- [EXERCISE]
Take the line with "U1 pin OUT: 5V -> 0V" as the first and the last line of the data as the end. Write out both and every line between exactly, except pictures.

- [DATASET EXCERPTS]

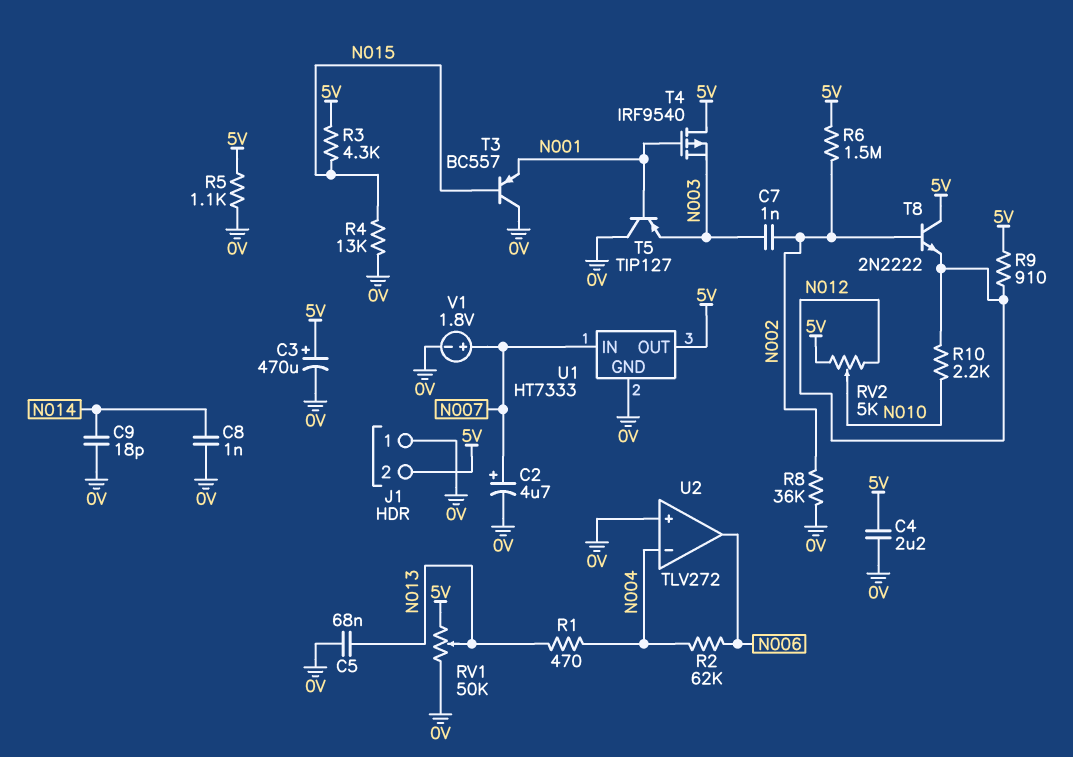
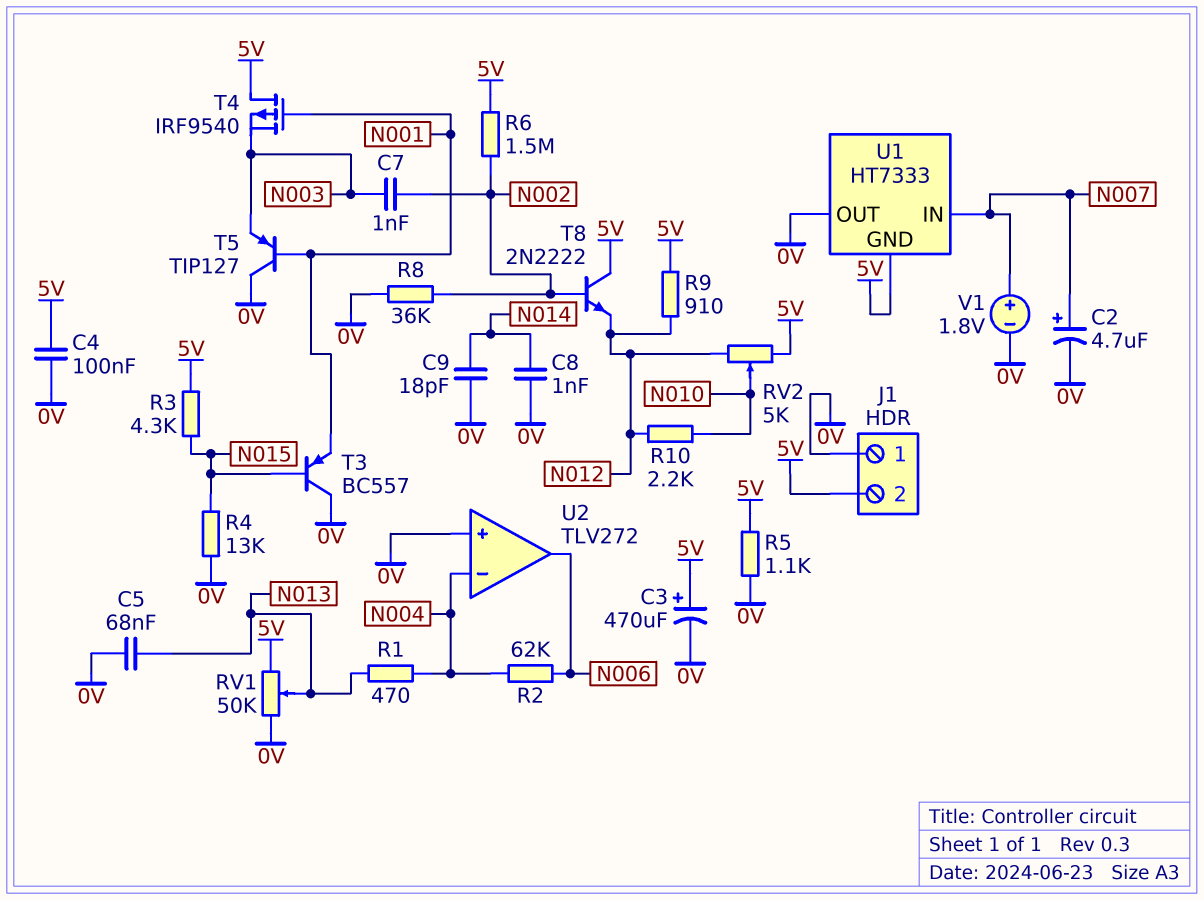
C4: 2.2uF (0V, 5V) -> 100nF (0V, 5V)
U1 pin GND: 0V -> 5V
U1 pin OUT: 5V -> 0V

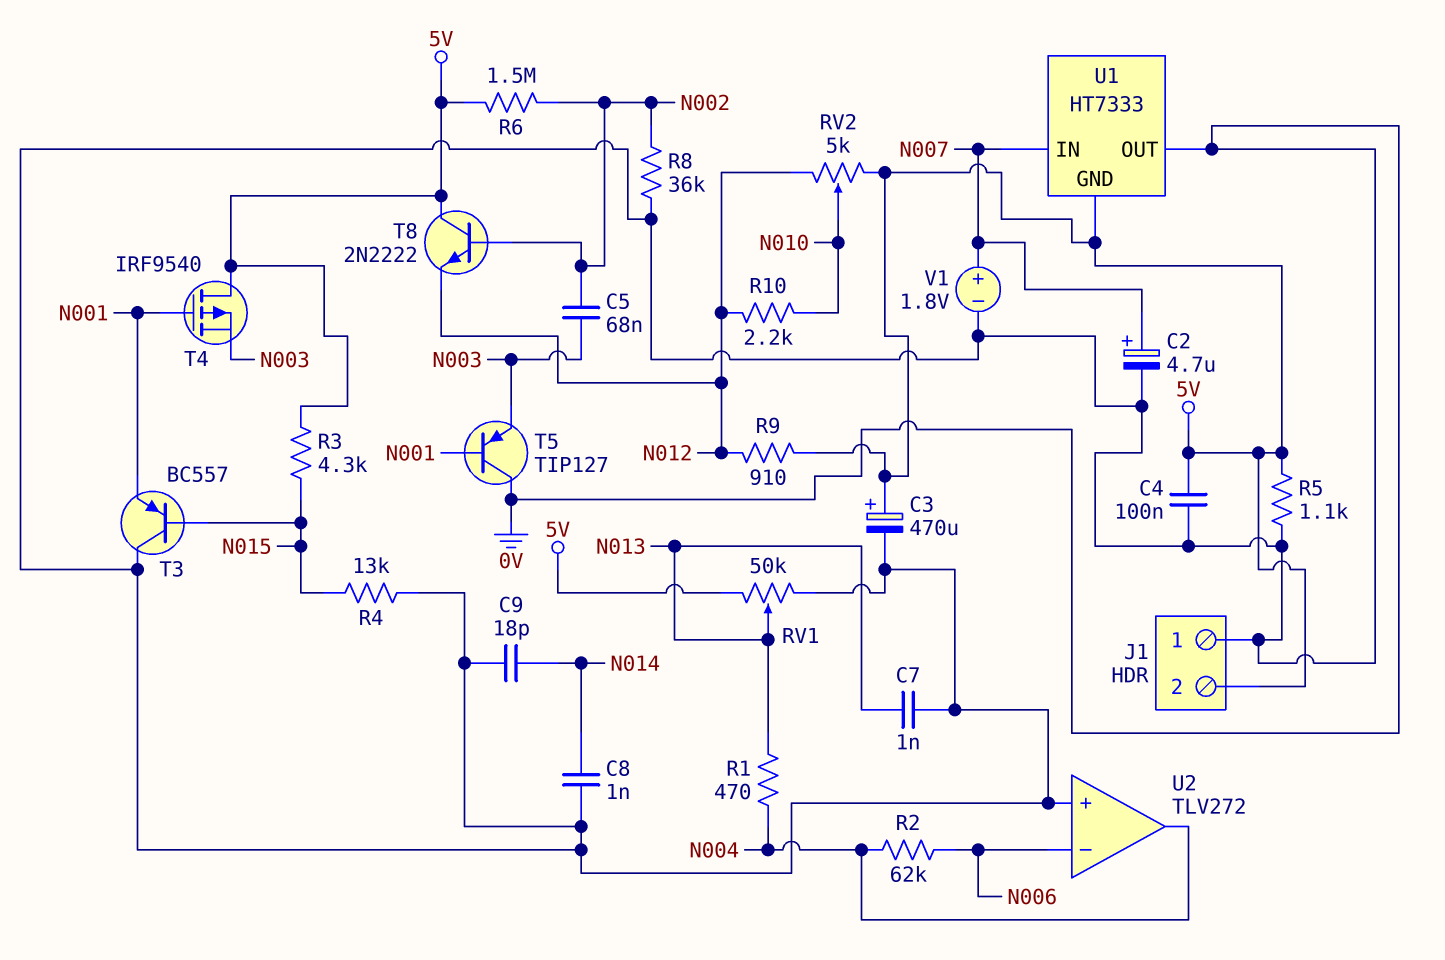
C5: 68nF (0V, N013) -> 68nF (N002, N003)
C7: 1nF (N002, N003) -> 1nF (0V, N013)
U2 pin in-: N004 -> N006
U2 pin out: N006 -> N004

- [TASK SOLUTION]
U1 pin OUT: 5V -> 0V

C5: 68nF (0V, N013) -> 68nF (N002, N003)
C7: 1nF (N002, N003) -> 1nF (0V, N013)
U2 pin in-: N004 -> N006
U2 pin out: N006 -> N004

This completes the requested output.